▶ _PROVIDED RECORDS_

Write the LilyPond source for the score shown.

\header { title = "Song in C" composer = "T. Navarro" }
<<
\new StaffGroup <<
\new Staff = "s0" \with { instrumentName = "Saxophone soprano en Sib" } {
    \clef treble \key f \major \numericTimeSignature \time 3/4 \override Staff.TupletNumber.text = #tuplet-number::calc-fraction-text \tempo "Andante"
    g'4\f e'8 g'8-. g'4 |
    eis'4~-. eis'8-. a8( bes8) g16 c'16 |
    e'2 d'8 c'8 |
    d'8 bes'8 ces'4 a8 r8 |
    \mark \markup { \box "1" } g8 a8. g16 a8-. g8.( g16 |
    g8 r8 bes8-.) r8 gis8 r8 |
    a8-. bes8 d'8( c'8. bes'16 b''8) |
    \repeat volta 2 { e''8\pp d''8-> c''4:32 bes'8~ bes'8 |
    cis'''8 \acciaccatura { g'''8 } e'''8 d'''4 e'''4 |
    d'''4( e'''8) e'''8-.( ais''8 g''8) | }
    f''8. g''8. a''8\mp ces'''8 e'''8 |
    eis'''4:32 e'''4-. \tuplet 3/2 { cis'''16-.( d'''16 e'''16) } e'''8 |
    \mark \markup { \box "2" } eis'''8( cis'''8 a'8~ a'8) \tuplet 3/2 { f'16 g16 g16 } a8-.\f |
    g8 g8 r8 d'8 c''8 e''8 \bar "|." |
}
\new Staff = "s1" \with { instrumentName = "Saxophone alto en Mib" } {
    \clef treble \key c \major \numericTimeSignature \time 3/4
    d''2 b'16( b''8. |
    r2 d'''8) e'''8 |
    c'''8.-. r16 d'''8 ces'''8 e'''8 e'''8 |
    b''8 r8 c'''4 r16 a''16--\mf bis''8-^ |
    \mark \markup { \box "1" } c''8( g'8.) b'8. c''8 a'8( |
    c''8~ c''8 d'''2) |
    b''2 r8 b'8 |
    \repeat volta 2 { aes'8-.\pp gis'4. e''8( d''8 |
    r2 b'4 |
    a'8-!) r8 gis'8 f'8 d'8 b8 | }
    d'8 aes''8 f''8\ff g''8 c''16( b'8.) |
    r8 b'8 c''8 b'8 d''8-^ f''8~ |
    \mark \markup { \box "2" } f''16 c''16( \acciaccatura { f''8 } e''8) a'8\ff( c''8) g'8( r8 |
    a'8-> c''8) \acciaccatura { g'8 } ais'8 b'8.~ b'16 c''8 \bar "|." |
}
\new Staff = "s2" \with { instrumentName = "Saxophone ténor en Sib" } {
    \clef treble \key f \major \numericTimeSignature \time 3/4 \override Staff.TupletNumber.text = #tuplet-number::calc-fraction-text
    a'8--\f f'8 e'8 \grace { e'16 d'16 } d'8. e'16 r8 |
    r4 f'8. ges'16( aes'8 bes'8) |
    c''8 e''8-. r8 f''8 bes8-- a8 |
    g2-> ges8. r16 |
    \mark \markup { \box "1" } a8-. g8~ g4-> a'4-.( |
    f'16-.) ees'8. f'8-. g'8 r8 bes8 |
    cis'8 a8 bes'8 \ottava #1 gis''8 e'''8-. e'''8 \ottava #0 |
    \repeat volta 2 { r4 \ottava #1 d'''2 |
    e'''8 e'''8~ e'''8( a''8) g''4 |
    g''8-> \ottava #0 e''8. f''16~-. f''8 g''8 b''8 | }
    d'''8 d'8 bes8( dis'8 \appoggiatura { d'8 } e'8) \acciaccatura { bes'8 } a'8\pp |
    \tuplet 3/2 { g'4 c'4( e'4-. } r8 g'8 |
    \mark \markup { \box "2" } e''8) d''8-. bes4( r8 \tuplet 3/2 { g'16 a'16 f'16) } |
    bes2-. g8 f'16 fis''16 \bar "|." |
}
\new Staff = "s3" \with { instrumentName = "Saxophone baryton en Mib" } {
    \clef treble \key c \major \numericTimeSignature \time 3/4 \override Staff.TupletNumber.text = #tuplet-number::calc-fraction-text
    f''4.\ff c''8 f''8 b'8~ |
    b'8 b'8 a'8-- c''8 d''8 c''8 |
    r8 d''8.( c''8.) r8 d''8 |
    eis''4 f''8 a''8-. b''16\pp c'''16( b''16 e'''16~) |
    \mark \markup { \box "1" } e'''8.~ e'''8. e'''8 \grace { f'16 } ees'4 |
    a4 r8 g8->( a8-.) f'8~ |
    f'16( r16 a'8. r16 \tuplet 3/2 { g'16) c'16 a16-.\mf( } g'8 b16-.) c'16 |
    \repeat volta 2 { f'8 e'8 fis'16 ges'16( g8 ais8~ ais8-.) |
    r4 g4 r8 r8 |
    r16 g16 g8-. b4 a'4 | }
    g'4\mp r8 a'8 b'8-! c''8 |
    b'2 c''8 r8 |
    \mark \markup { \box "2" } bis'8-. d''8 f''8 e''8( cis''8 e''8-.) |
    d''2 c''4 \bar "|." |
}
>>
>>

▶ _WORK REQUIRED_
Please filter the records above, copying in full every line that contains the string "major". Treat uppercase and lowercase as different.

▶ _RESULT FOR THIS TASK_
    \clef treble \key f \major \numericTimeSignature \time 3/4 \override Staff.TupletNumber.text = #tuplet-number::calc-fraction-text \tempo "Andante"
    \clef treble \key c \major \numericTimeSignature \time 3/4
    \clef treble \key f \major \numericTimeSignature \time 3/4 \override Staff.TupletNumber.text = #tuplet-number::calc-fraction-text
    \clef treble \key c \major \numericTimeSignature \time 3/4 \override Staff.TupletNumber.text = #tuplet-number::calc-fraction-text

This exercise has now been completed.